**Before-and-after scene images:**
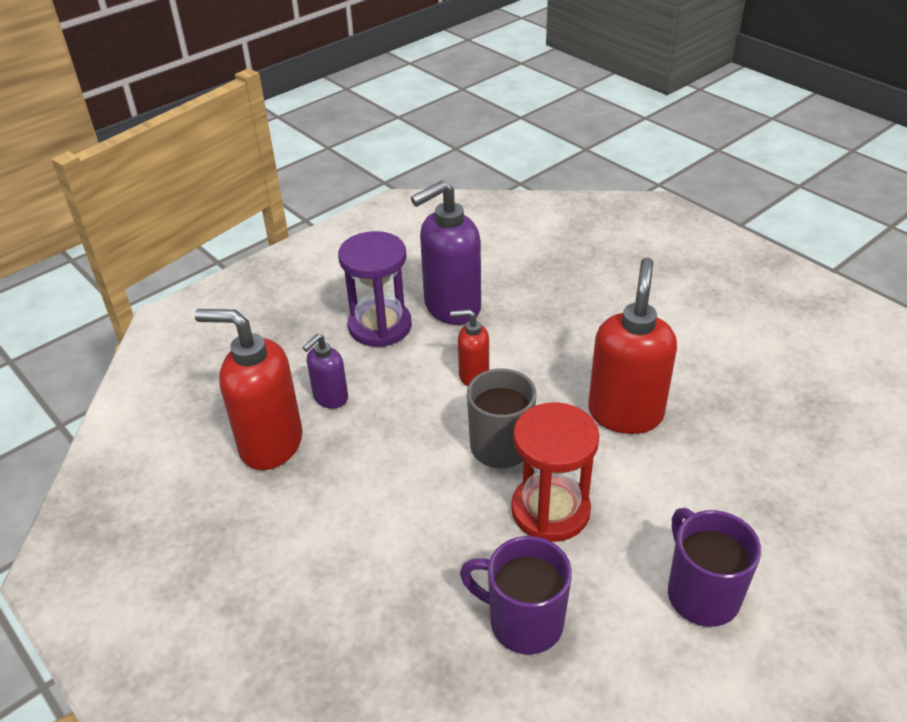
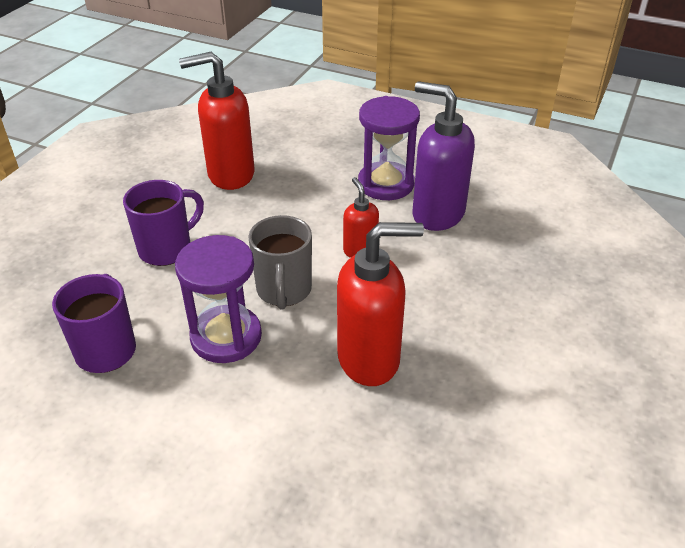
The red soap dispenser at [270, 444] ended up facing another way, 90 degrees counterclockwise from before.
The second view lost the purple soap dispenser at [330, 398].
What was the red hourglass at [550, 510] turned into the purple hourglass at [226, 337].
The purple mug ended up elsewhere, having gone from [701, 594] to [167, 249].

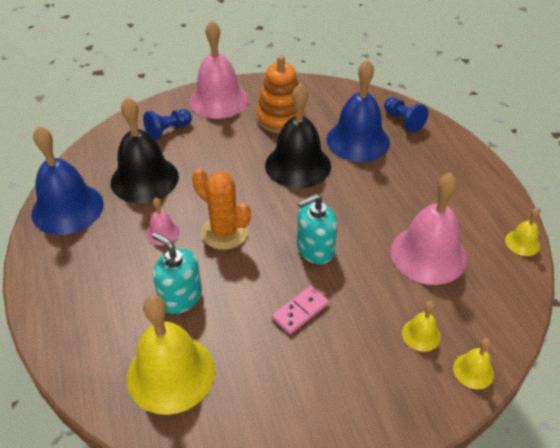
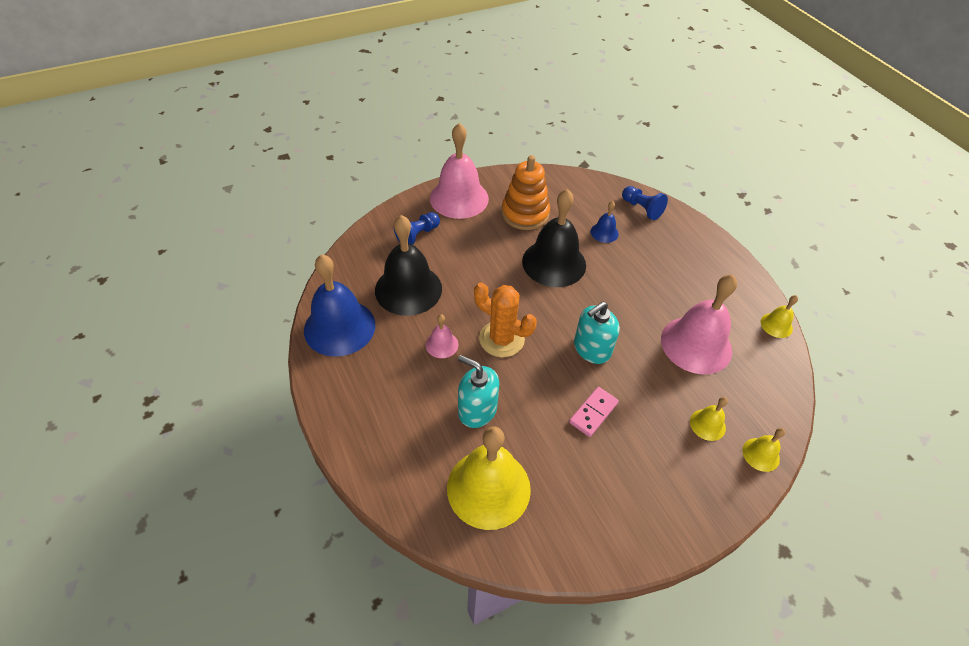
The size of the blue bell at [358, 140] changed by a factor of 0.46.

**Problem description:** Copy every line in the entries above that has the string "dispenser" in it.

**Response to the task:**
The red soap dispenser at [270, 444] ended up facing another way, 90 degrees counterclockwise from before.
The second view lost the purple soap dispenser at [330, 398].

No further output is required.